START RECORDED DATA
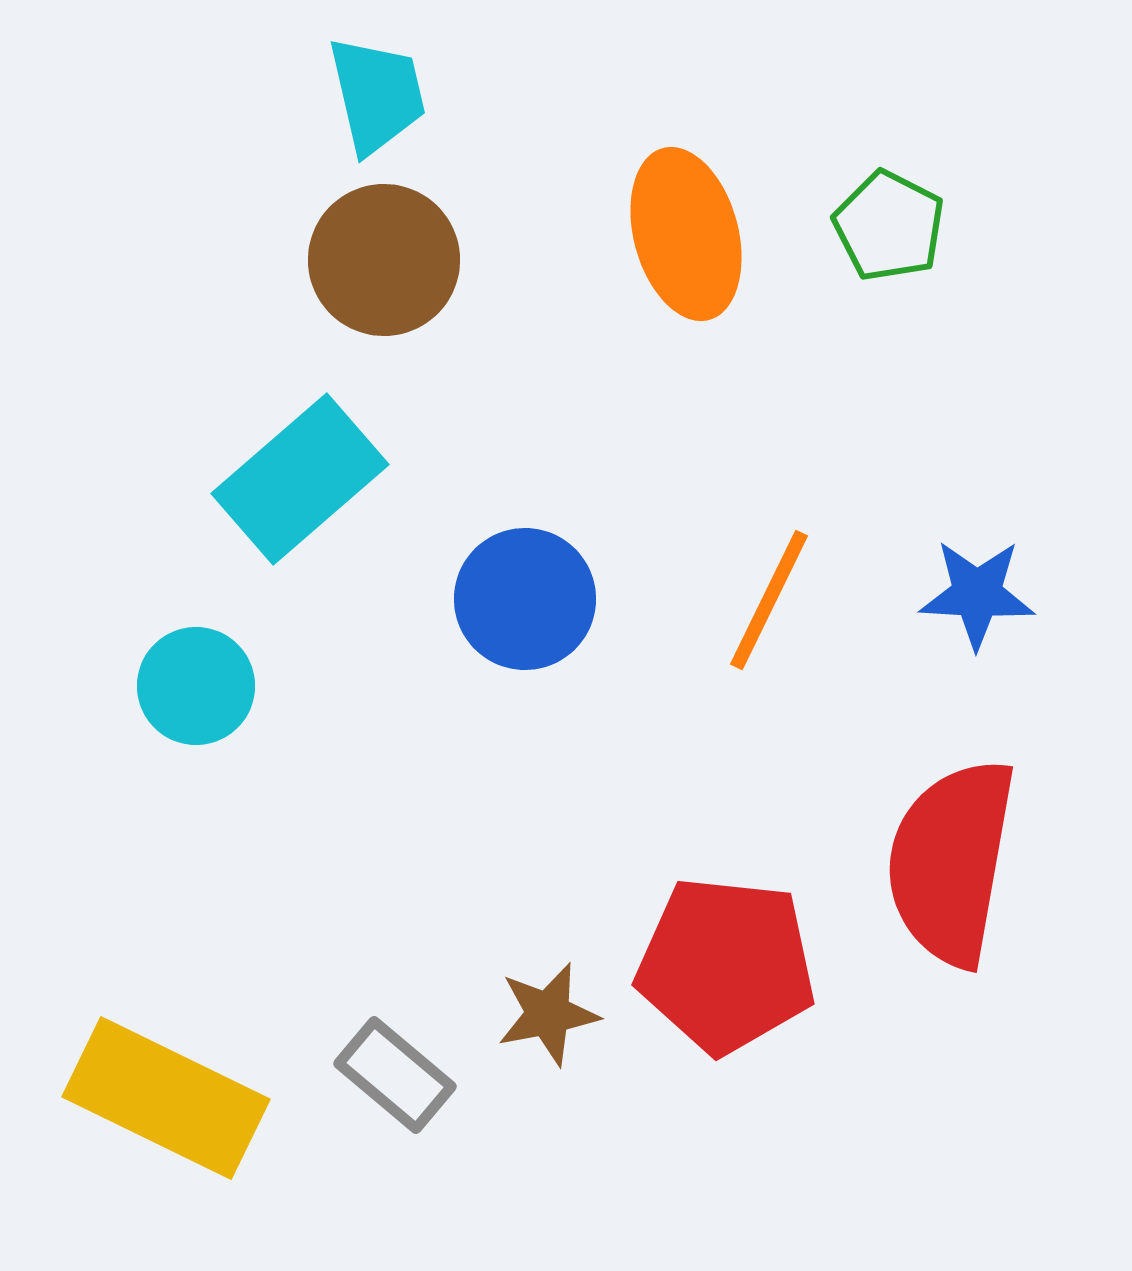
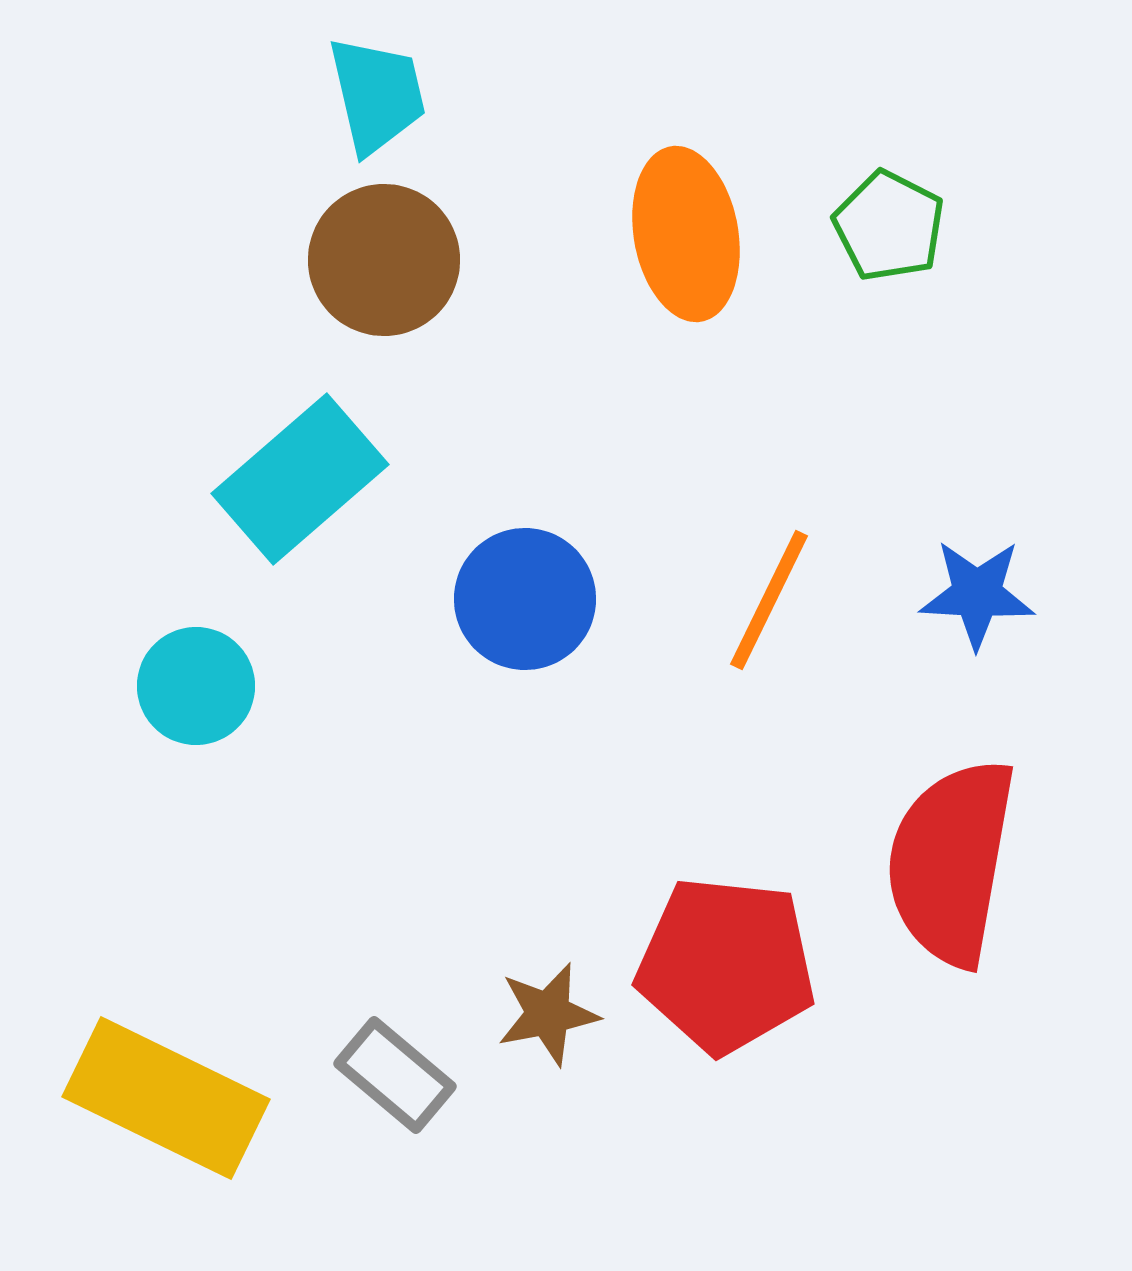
orange ellipse: rotated 5 degrees clockwise
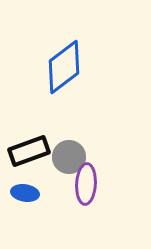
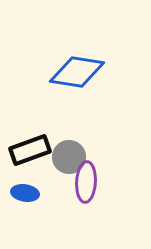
blue diamond: moved 13 px right, 5 px down; rotated 46 degrees clockwise
black rectangle: moved 1 px right, 1 px up
purple ellipse: moved 2 px up
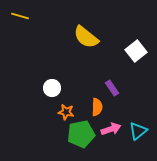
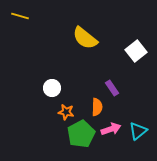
yellow semicircle: moved 1 px left, 1 px down
green pentagon: rotated 16 degrees counterclockwise
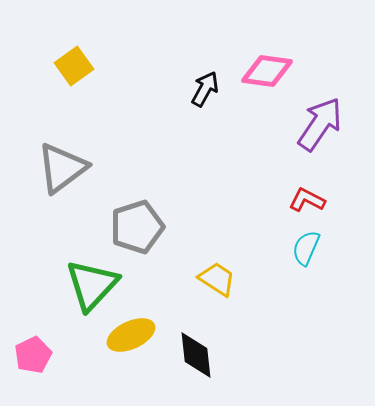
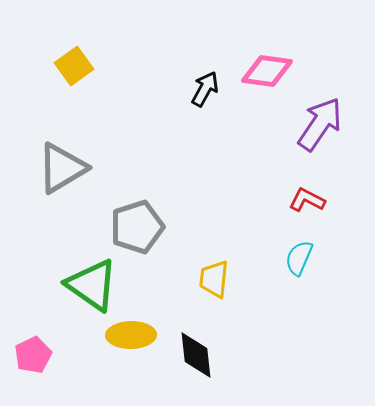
gray triangle: rotated 6 degrees clockwise
cyan semicircle: moved 7 px left, 10 px down
yellow trapezoid: moved 3 px left; rotated 117 degrees counterclockwise
green triangle: rotated 38 degrees counterclockwise
yellow ellipse: rotated 24 degrees clockwise
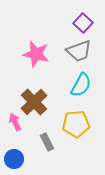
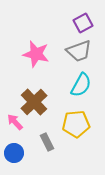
purple square: rotated 18 degrees clockwise
pink arrow: rotated 18 degrees counterclockwise
blue circle: moved 6 px up
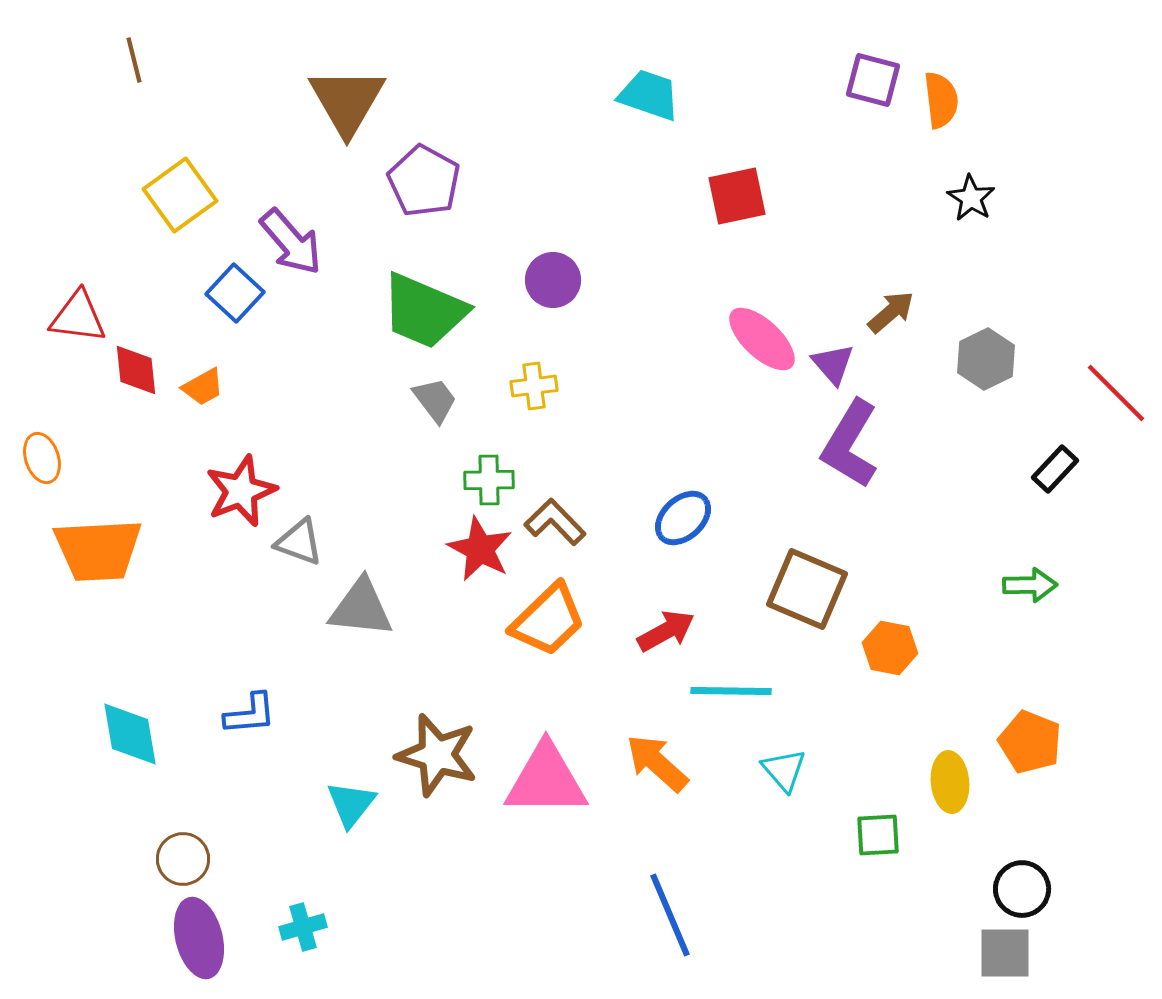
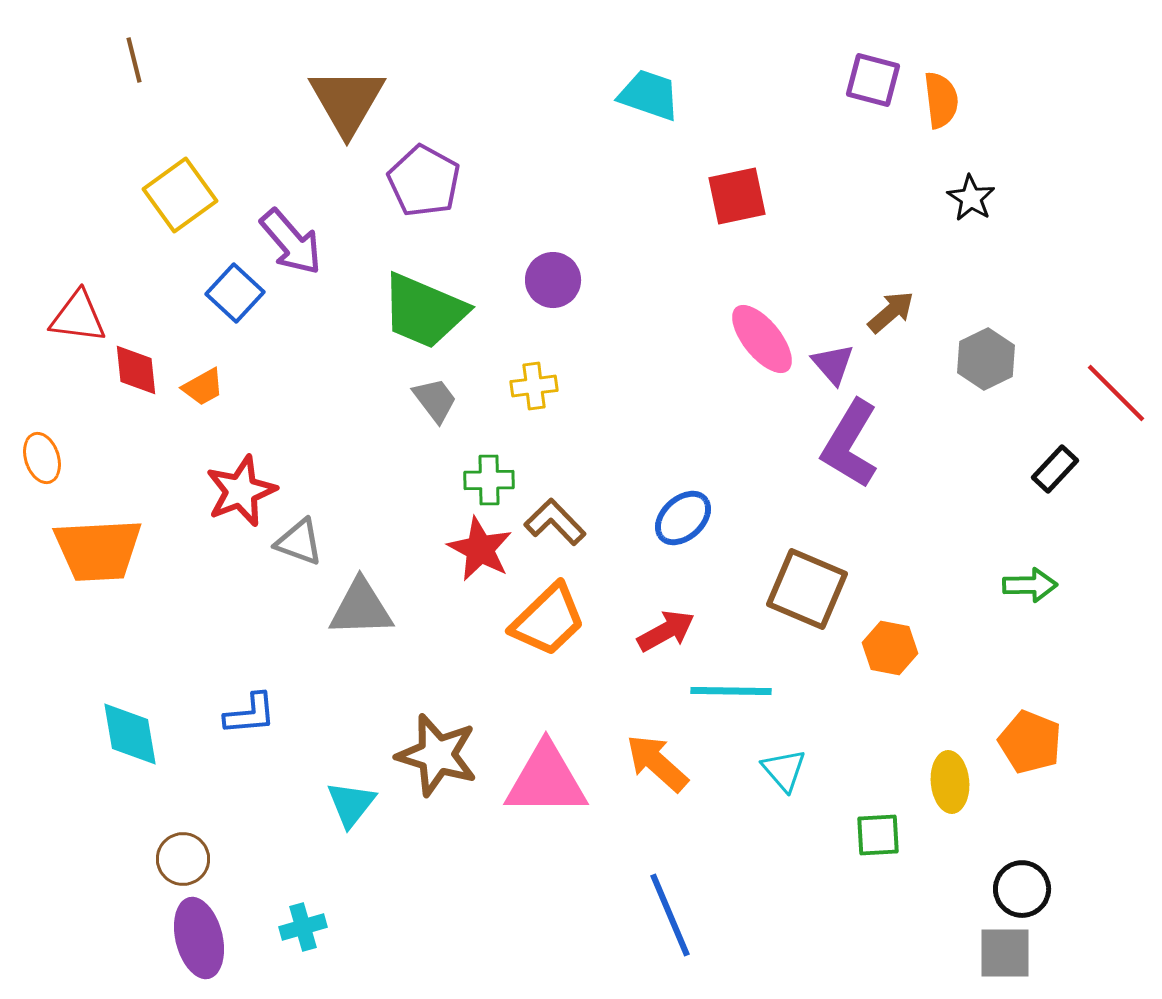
pink ellipse at (762, 339): rotated 8 degrees clockwise
gray triangle at (361, 608): rotated 8 degrees counterclockwise
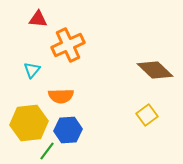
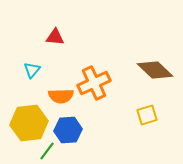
red triangle: moved 17 px right, 18 px down
orange cross: moved 26 px right, 38 px down
yellow square: rotated 20 degrees clockwise
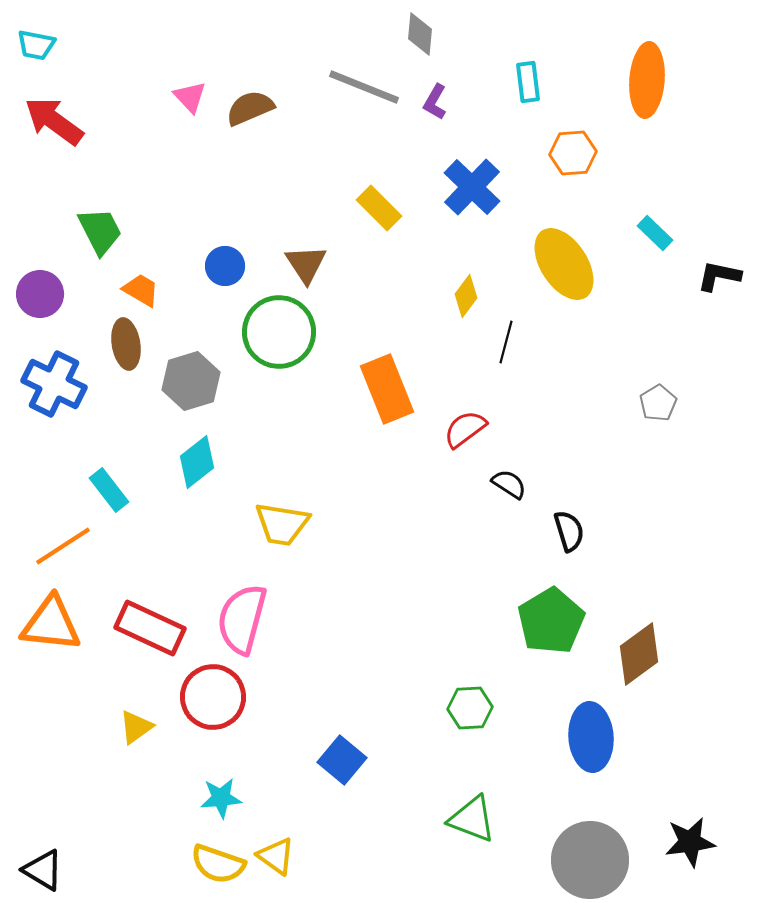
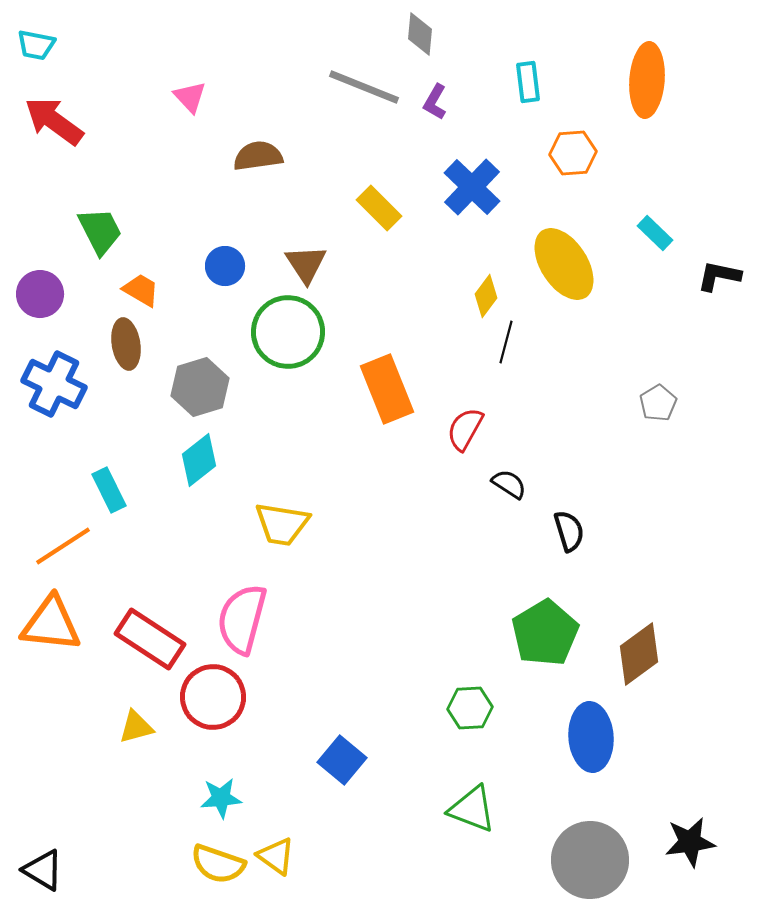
brown semicircle at (250, 108): moved 8 px right, 48 px down; rotated 15 degrees clockwise
yellow diamond at (466, 296): moved 20 px right
green circle at (279, 332): moved 9 px right
gray hexagon at (191, 381): moved 9 px right, 6 px down
red semicircle at (465, 429): rotated 24 degrees counterclockwise
cyan diamond at (197, 462): moved 2 px right, 2 px up
cyan rectangle at (109, 490): rotated 12 degrees clockwise
green pentagon at (551, 621): moved 6 px left, 12 px down
red rectangle at (150, 628): moved 11 px down; rotated 8 degrees clockwise
yellow triangle at (136, 727): rotated 21 degrees clockwise
green triangle at (472, 819): moved 10 px up
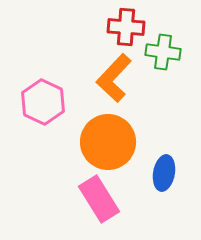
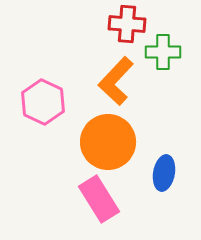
red cross: moved 1 px right, 3 px up
green cross: rotated 8 degrees counterclockwise
orange L-shape: moved 2 px right, 3 px down
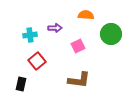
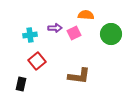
END RECORDED DATA
> **WHAT YOU HAVE TO DO**: An answer is complete only when it holds every line above containing the string "purple".

> **PROBLEM SOLUTION**:
purple ellipse: moved 2 px up
purple square: rotated 18 degrees clockwise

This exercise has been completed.